Task objective |
Where in the data below does the word "AGND" appear? Copy every line that has it.

[Structured diff data]
►
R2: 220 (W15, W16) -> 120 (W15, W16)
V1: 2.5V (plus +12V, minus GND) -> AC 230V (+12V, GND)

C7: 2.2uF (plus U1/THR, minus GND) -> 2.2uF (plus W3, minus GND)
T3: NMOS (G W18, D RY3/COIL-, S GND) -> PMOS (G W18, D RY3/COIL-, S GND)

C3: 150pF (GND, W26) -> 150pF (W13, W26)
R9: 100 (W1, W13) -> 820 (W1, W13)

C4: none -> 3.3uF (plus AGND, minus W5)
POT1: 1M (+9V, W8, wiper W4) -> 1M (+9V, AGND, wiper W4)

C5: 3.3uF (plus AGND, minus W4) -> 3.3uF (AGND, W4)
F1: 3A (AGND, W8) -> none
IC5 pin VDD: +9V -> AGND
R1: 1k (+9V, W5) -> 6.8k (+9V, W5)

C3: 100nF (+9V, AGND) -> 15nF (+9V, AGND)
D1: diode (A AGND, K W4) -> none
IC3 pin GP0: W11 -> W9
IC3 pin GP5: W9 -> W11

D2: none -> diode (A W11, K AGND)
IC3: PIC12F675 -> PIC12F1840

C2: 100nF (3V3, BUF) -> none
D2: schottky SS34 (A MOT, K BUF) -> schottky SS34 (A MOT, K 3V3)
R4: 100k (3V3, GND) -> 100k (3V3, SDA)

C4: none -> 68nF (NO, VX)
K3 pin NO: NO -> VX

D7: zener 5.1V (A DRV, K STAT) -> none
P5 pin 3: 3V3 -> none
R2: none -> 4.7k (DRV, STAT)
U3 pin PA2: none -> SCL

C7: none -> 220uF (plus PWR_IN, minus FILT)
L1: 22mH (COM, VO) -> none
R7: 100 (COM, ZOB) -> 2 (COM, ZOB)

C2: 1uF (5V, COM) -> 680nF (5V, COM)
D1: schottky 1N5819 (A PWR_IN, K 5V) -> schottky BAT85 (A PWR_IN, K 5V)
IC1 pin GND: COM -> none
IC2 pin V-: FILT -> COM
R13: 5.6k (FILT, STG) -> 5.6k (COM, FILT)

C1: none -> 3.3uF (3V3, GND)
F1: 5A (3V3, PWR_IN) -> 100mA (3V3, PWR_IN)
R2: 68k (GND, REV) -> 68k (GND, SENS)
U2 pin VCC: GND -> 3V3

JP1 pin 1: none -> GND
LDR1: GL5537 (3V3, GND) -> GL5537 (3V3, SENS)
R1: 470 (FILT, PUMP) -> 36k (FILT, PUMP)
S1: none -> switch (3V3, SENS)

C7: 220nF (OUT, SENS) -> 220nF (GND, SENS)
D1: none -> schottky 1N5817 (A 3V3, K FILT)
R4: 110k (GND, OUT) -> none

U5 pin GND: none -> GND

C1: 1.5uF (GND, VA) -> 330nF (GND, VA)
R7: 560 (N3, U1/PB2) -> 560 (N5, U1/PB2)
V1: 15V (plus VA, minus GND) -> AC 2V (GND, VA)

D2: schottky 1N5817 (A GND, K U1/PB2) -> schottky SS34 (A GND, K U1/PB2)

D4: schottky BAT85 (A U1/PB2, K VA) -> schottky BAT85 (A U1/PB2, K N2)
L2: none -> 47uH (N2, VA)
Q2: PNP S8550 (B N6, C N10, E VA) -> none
◄
Task output |
C4: none -> 3.3uF (plus AGND, minus W5)
POT1: 1M (+9V, W8, wiper W4) -> 1M (+9V, AGND, wiper W4)
C5: 3.3uF (plus AGND, minus W4) -> 3.3uF (AGND, W4)
F1: 3A (AGND, W8) -> none
IC5 pin VDD: +9V -> AGND
C3: 100nF (+9V, AGND) -> 15nF (+9V, AGND)
D1: diode (A AGND, K W4) -> none
D2: none -> diode (A W11, K AGND)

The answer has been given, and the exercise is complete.